- Assigned task
Set down exactly, from the records below, the line with "R1: 18 (DGND, n7) -> 150 (DGND, n7)" through the line with "J2 pin 2: VSW -> COM", and nothing else.

(Data excerpts)

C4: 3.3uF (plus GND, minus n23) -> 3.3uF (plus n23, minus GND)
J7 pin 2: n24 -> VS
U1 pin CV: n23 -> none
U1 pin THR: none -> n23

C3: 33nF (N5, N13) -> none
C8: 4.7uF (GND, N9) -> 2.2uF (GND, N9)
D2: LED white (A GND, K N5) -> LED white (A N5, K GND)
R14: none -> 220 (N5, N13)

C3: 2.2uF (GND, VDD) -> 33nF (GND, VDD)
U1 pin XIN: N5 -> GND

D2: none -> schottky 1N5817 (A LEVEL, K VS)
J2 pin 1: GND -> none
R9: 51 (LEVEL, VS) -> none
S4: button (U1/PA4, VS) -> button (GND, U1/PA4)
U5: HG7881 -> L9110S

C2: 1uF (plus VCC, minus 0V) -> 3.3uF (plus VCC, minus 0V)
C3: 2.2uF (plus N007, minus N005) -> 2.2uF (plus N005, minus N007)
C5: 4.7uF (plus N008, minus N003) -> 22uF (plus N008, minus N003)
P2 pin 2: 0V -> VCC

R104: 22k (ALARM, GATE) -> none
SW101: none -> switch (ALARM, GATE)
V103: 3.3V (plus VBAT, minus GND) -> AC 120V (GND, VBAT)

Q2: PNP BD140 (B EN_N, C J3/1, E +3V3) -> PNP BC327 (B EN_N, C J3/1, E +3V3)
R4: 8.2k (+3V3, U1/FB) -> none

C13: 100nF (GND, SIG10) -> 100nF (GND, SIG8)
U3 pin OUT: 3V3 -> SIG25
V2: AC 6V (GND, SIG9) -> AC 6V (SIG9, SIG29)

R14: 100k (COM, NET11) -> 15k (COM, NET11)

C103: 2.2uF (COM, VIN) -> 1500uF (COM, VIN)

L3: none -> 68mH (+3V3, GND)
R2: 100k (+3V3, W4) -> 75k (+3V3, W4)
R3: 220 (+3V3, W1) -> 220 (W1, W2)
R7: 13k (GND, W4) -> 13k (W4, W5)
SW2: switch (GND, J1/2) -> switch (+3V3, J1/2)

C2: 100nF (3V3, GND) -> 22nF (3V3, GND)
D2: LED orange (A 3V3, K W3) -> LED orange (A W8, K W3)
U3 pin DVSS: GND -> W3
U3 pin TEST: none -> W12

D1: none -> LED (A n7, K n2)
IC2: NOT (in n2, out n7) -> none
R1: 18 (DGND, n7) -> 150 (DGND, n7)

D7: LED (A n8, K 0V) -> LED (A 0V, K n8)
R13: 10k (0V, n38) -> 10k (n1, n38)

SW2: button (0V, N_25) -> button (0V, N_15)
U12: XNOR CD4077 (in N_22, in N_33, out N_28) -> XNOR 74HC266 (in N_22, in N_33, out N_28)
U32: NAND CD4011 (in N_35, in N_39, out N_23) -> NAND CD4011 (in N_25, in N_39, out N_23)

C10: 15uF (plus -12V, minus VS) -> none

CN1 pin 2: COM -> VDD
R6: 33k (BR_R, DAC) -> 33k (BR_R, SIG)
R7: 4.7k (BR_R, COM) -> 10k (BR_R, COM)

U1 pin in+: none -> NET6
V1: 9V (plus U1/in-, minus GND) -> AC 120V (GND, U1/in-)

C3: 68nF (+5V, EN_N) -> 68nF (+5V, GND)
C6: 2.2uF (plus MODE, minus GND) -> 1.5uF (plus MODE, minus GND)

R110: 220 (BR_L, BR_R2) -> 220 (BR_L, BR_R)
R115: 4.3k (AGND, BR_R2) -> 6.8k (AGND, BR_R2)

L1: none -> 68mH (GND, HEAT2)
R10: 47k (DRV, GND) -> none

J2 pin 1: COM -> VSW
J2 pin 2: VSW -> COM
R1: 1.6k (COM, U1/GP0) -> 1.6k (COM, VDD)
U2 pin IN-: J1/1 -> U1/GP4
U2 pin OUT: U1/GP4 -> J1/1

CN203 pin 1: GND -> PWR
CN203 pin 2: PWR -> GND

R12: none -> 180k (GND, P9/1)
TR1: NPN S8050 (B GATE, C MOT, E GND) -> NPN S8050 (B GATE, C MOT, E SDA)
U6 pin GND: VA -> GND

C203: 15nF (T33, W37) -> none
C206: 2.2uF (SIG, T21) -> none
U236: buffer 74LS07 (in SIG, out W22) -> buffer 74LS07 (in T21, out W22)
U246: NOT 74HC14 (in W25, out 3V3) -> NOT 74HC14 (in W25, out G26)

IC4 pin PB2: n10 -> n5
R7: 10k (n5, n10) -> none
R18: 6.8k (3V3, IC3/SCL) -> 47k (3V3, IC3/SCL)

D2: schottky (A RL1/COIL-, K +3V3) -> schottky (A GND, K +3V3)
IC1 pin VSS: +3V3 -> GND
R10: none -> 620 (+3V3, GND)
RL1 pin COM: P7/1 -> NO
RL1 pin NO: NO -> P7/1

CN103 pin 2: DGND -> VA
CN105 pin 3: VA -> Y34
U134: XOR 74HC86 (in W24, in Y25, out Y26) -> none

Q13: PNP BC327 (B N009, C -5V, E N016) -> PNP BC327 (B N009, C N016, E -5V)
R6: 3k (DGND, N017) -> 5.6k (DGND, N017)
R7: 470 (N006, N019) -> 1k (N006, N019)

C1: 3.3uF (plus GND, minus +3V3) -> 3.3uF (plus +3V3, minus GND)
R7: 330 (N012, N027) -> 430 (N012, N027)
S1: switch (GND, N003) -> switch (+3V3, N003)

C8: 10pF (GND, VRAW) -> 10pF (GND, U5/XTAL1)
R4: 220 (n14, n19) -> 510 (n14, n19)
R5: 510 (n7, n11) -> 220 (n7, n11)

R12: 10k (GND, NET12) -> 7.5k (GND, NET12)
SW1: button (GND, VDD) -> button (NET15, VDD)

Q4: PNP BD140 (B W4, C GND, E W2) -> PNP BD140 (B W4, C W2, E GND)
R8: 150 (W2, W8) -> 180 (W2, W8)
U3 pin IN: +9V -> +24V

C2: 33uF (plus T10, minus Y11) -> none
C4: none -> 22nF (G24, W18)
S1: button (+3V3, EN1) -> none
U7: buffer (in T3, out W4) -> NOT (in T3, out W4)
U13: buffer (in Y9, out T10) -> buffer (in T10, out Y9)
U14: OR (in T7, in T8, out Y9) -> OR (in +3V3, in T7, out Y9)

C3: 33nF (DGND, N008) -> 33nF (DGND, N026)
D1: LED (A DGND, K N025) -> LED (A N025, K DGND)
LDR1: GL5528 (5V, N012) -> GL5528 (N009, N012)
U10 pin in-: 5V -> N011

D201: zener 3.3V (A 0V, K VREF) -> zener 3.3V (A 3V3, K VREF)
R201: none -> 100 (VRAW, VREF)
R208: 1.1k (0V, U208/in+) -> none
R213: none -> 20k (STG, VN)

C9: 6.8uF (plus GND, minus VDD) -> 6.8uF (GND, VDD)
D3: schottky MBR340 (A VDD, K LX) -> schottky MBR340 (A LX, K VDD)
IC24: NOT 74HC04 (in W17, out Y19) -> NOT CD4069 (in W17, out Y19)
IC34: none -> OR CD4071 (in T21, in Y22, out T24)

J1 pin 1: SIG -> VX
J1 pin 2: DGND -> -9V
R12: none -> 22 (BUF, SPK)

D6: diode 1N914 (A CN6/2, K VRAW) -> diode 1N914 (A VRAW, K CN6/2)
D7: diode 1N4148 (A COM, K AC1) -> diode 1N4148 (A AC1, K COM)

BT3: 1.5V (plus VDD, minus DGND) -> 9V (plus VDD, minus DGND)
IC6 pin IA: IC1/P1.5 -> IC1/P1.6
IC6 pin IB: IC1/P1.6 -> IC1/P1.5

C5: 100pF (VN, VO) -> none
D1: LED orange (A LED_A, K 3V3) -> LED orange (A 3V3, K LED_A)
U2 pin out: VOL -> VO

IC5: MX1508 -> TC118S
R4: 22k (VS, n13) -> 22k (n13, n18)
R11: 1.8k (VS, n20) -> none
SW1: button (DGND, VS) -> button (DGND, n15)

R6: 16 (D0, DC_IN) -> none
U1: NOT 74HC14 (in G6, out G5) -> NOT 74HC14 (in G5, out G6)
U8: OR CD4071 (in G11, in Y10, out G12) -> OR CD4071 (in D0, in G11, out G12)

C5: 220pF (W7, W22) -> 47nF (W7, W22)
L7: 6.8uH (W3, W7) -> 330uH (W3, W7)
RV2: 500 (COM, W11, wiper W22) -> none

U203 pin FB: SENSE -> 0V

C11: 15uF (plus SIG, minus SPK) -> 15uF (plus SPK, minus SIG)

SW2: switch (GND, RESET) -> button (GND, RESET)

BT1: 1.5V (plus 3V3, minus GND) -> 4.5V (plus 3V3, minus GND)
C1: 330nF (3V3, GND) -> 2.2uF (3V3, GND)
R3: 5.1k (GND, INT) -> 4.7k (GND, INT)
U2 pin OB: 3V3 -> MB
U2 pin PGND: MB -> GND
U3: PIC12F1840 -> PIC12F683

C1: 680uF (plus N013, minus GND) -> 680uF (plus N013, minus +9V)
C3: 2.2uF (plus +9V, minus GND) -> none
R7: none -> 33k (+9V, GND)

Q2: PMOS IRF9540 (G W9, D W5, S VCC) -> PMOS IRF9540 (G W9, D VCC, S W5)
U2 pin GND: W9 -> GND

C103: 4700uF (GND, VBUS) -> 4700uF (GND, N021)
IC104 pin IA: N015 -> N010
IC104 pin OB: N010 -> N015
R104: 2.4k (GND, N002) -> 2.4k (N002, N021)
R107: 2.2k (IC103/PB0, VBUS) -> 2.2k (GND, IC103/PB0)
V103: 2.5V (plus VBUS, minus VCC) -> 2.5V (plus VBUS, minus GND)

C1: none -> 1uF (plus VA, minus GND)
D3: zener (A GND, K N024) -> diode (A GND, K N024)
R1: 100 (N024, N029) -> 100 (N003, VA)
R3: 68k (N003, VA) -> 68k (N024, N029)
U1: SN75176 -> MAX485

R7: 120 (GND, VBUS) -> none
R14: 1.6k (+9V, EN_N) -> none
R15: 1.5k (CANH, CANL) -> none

- Solution to the exercise
R1: 18 (DGND, n7) -> 150 (DGND, n7)

D7: LED (A n8, K 0V) -> LED (A 0V, K n8)
R13: 10k (0V, n38) -> 10k (n1, n38)

SW2: button (0V, N_25) -> button (0V, N_15)
U12: XNOR CD4077 (in N_22, in N_33, out N_28) -> XNOR 74HC266 (in N_22, in N_33, out N_28)
U32: NAND CD4011 (in N_35, in N_39, out N_23) -> NAND CD4011 (in N_25, in N_39, out N_23)

C10: 15uF (plus -12V, minus VS) -> none

CN1 pin 2: COM -> VDD
R6: 33k (BR_R, DAC) -> 33k (BR_R, SIG)
R7: 4.7k (BR_R, COM) -> 10k (BR_R, COM)

U1 pin in+: none -> NET6
V1: 9V (plus U1/in-, minus GND) -> AC 120V (GND, U1/in-)

C3: 68nF (+5V, EN_N) -> 68nF (+5V, GND)
C6: 2.2uF (plus MODE, minus GND) -> 1.5uF (plus MODE, minus GND)

R110: 220 (BR_L, BR_R2) -> 220 (BR_L, BR_R)
R115: 4.3k (AGND, BR_R2) -> 6.8k (AGND, BR_R2)

L1: none -> 68mH (GND, HEAT2)
R10: 47k (DRV, GND) -> none

J2 pin 1: COM -> VSW
J2 pin 2: VSW -> COM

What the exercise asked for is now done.